» Your objective: Each line with the word "none" must appear in the answer, copied from the records.

(Source records)
Segment Open

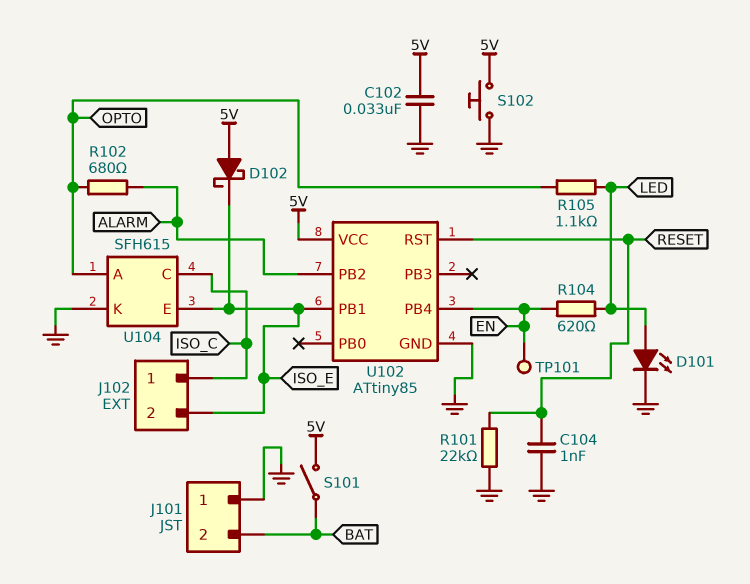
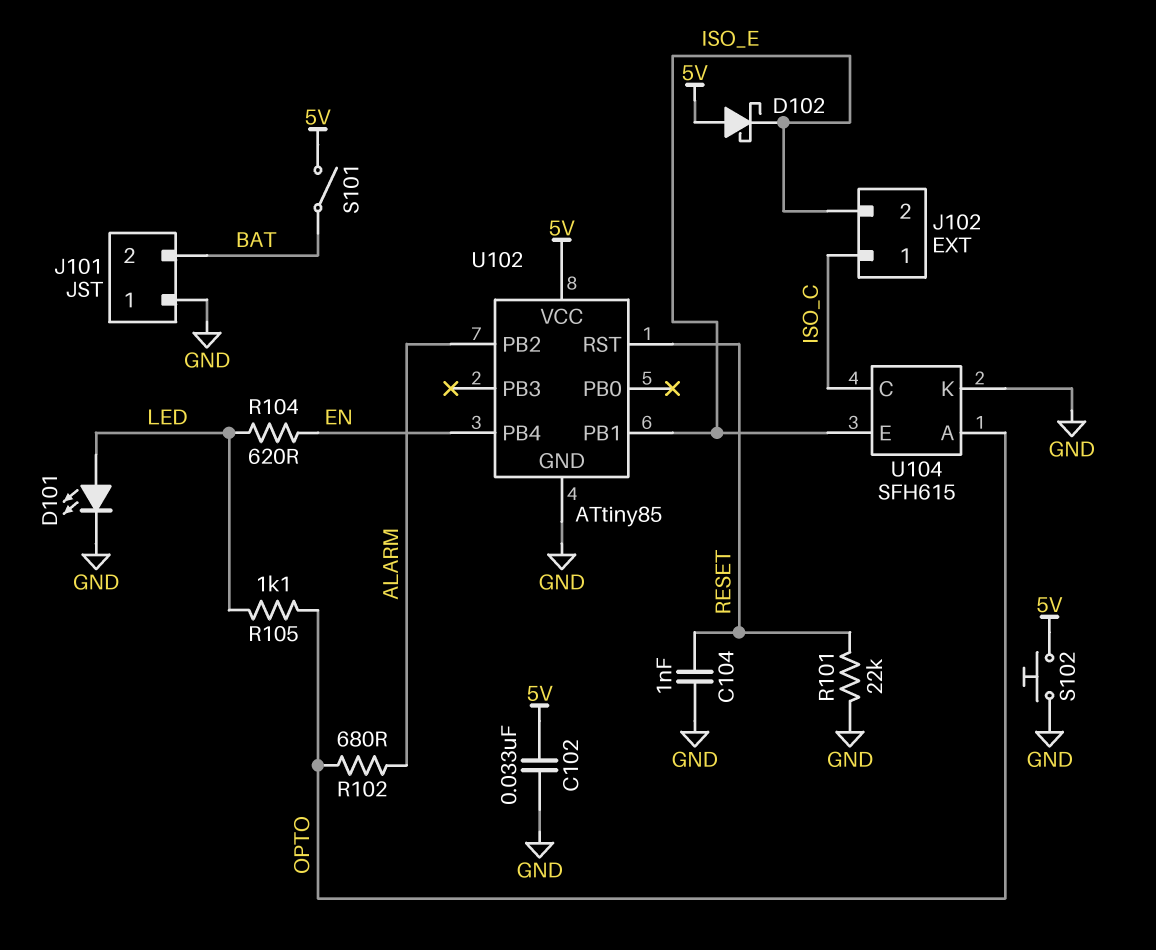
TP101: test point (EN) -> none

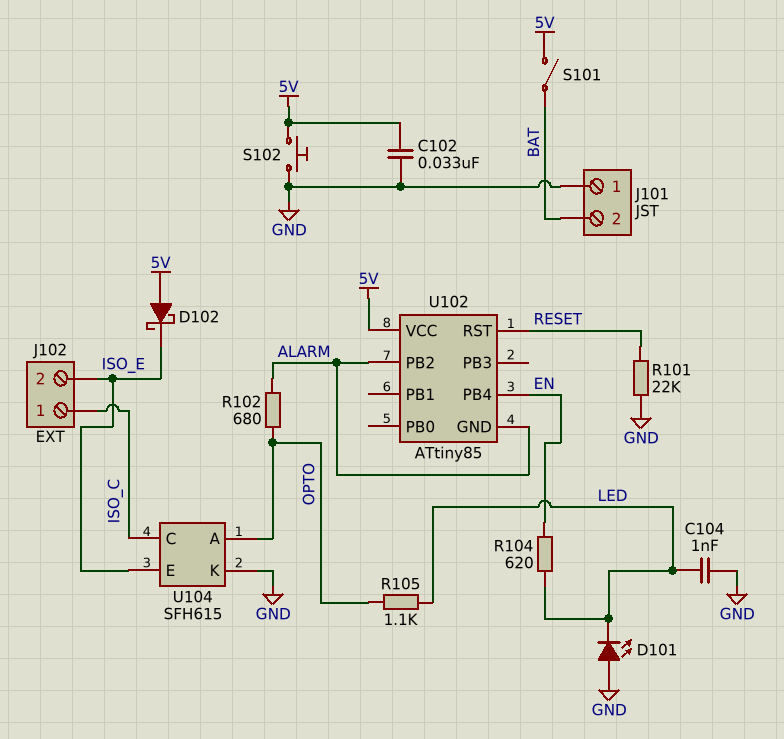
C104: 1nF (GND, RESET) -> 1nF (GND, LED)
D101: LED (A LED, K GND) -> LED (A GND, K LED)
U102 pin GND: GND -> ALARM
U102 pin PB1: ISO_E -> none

Segment Closed
Segment Open

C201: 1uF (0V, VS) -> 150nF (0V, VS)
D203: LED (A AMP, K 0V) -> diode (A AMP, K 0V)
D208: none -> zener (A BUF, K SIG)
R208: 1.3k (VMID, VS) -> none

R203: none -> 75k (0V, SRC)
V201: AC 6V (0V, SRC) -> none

Segment Closed

» Result of the exercise:
TP101: test point (EN) -> none
U102 pin PB1: ISO_E -> none
D208: none -> zener (A BUF, K SIG)
R208: 1.3k (VMID, VS) -> none
R203: none -> 75k (0V, SRC)
V201: AC 6V (0V, SRC) -> none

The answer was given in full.